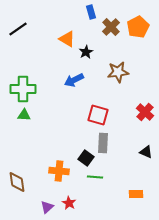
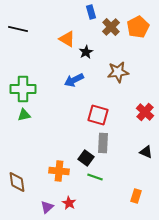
black line: rotated 48 degrees clockwise
green triangle: rotated 16 degrees counterclockwise
green line: rotated 14 degrees clockwise
orange rectangle: moved 2 px down; rotated 72 degrees counterclockwise
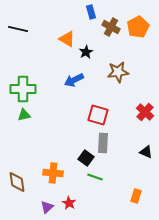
brown cross: rotated 18 degrees counterclockwise
orange cross: moved 6 px left, 2 px down
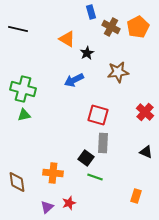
black star: moved 1 px right, 1 px down
green cross: rotated 15 degrees clockwise
red star: rotated 24 degrees clockwise
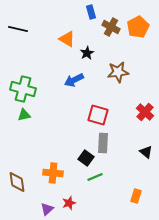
black triangle: rotated 16 degrees clockwise
green line: rotated 42 degrees counterclockwise
purple triangle: moved 2 px down
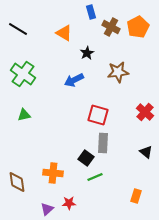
black line: rotated 18 degrees clockwise
orange triangle: moved 3 px left, 6 px up
green cross: moved 15 px up; rotated 20 degrees clockwise
red star: rotated 16 degrees clockwise
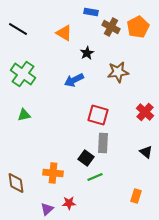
blue rectangle: rotated 64 degrees counterclockwise
brown diamond: moved 1 px left, 1 px down
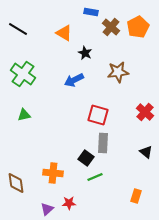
brown cross: rotated 12 degrees clockwise
black star: moved 2 px left; rotated 16 degrees counterclockwise
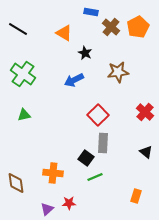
red square: rotated 30 degrees clockwise
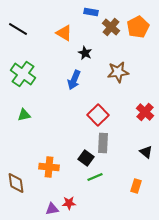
blue arrow: rotated 42 degrees counterclockwise
orange cross: moved 4 px left, 6 px up
orange rectangle: moved 10 px up
purple triangle: moved 5 px right; rotated 32 degrees clockwise
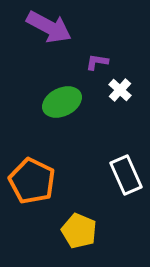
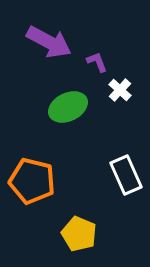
purple arrow: moved 15 px down
purple L-shape: rotated 60 degrees clockwise
green ellipse: moved 6 px right, 5 px down
orange pentagon: rotated 12 degrees counterclockwise
yellow pentagon: moved 3 px down
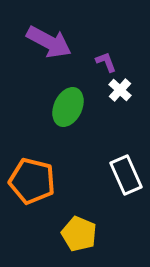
purple L-shape: moved 9 px right
green ellipse: rotated 39 degrees counterclockwise
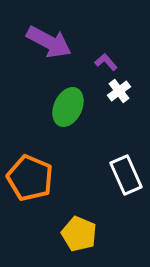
purple L-shape: rotated 20 degrees counterclockwise
white cross: moved 1 px left, 1 px down; rotated 10 degrees clockwise
orange pentagon: moved 2 px left, 3 px up; rotated 9 degrees clockwise
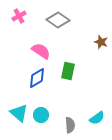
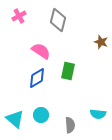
gray diamond: rotated 70 degrees clockwise
cyan triangle: moved 4 px left, 6 px down
cyan semicircle: moved 1 px right, 4 px up; rotated 42 degrees clockwise
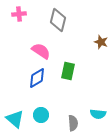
pink cross: moved 2 px up; rotated 24 degrees clockwise
gray semicircle: moved 3 px right, 2 px up
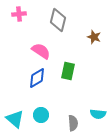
brown star: moved 7 px left, 5 px up
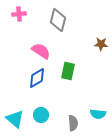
brown star: moved 7 px right, 7 px down; rotated 16 degrees counterclockwise
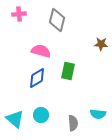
gray diamond: moved 1 px left
pink semicircle: rotated 18 degrees counterclockwise
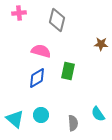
pink cross: moved 1 px up
cyan semicircle: rotated 49 degrees clockwise
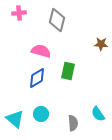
cyan circle: moved 1 px up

**Do this:**
Please repeat all of the lines above word for word, leaving out the pictures.

**Written response:**
black line: rotated 48 degrees clockwise
green triangle: rotated 16 degrees counterclockwise
green line: rotated 14 degrees clockwise
orange rectangle: moved 2 px down; rotated 72 degrees counterclockwise
brown cross: rotated 18 degrees counterclockwise
orange cross: moved 6 px left, 2 px down
black star: moved 1 px right, 1 px down
green cross: rotated 15 degrees clockwise
red star: rotated 24 degrees clockwise
black triangle: rotated 16 degrees clockwise
green line: rotated 42 degrees counterclockwise
purple triangle: moved 2 px down
black line: rotated 18 degrees clockwise
orange triangle: moved 3 px left, 6 px up
green cross: moved 15 px up; rotated 20 degrees clockwise
red star: rotated 16 degrees clockwise
blue rectangle: rotated 64 degrees counterclockwise
brown diamond: moved 1 px left, 1 px down
brown cross: rotated 12 degrees clockwise
black star: moved 2 px left; rotated 16 degrees counterclockwise
red square: rotated 30 degrees clockwise
blue arrow: rotated 42 degrees counterclockwise
orange cross: moved 4 px left, 6 px up
orange rectangle: moved 10 px up
purple triangle: moved 5 px right; rotated 32 degrees clockwise
purple arrow: moved 15 px down
purple L-shape: rotated 60 degrees clockwise
green ellipse: moved 6 px right, 5 px down
orange pentagon: rotated 12 degrees counterclockwise
yellow pentagon: moved 3 px down
purple L-shape: moved 9 px right
green ellipse: rotated 39 degrees counterclockwise
purple L-shape: rotated 20 degrees counterclockwise
white cross: moved 1 px left, 1 px down; rotated 10 degrees clockwise
orange pentagon: moved 2 px left, 3 px up; rotated 9 degrees clockwise
gray diamond: rotated 70 degrees clockwise
cyan triangle: moved 4 px left, 6 px down
cyan semicircle: moved 1 px right, 4 px up; rotated 42 degrees clockwise
pink cross: moved 2 px up; rotated 24 degrees clockwise
gray semicircle: moved 3 px right, 2 px up
brown star: moved 7 px left, 5 px up
brown star: moved 7 px right, 7 px down; rotated 16 degrees counterclockwise
gray diamond: moved 1 px left
pink semicircle: rotated 18 degrees counterclockwise
pink cross: moved 1 px up
cyan semicircle: rotated 49 degrees clockwise
cyan circle: moved 1 px up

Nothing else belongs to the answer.